----- Provided data
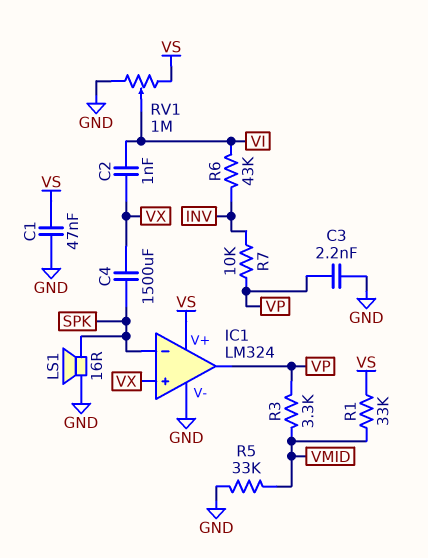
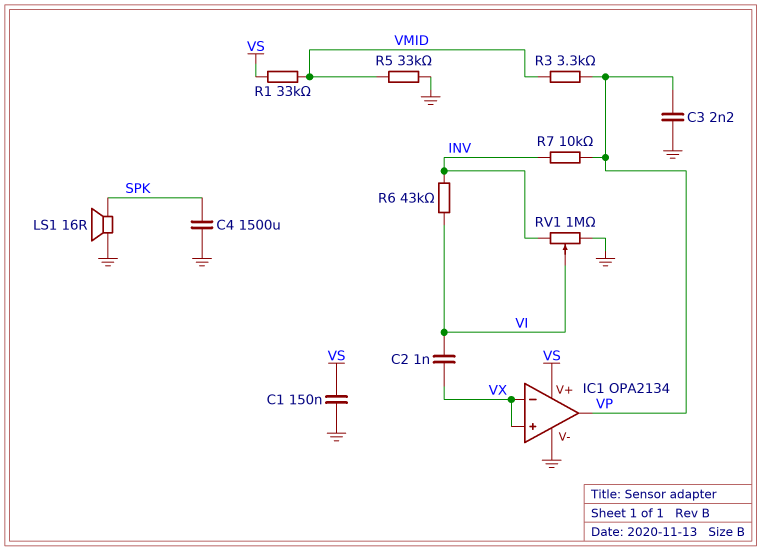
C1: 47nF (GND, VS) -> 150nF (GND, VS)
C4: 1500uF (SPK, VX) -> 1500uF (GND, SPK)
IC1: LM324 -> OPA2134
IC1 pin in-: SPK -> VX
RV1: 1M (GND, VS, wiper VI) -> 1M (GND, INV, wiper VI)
----------
What to produce ▸ A picture-free version of all the records, repeated exactly, is what to return.

Finished task ▸
C1: 47nF (GND, VS) -> 150nF (GND, VS)
C4: 1500uF (SPK, VX) -> 1500uF (GND, SPK)
IC1: LM324 -> OPA2134
IC1 pin in-: SPK -> VX
RV1: 1M (GND, VS, wiper VI) -> 1M (GND, INV, wiper VI)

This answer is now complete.